→ Exercise directions:
The required output is the exact sequence of lines from the line holding "(328, 384) = (419, 149): pink" to the end of the records, inclusive.

→ Data shown:
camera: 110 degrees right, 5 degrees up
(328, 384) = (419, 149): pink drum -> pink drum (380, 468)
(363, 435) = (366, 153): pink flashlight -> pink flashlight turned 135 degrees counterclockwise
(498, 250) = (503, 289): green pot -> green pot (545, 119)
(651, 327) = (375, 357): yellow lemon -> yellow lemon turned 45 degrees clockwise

→ Response:
(328, 384) = (419, 149): pink drum -> pink drum (380, 468)
(363, 435) = (366, 153): pink flashlight -> pink flashlight turned 135 degrees counterclockwise
(498, 250) = (503, 289): green pot -> green pot (545, 119)
(651, 327) = (375, 357): yellow lemon -> yellow lemon turned 45 degrees clockwise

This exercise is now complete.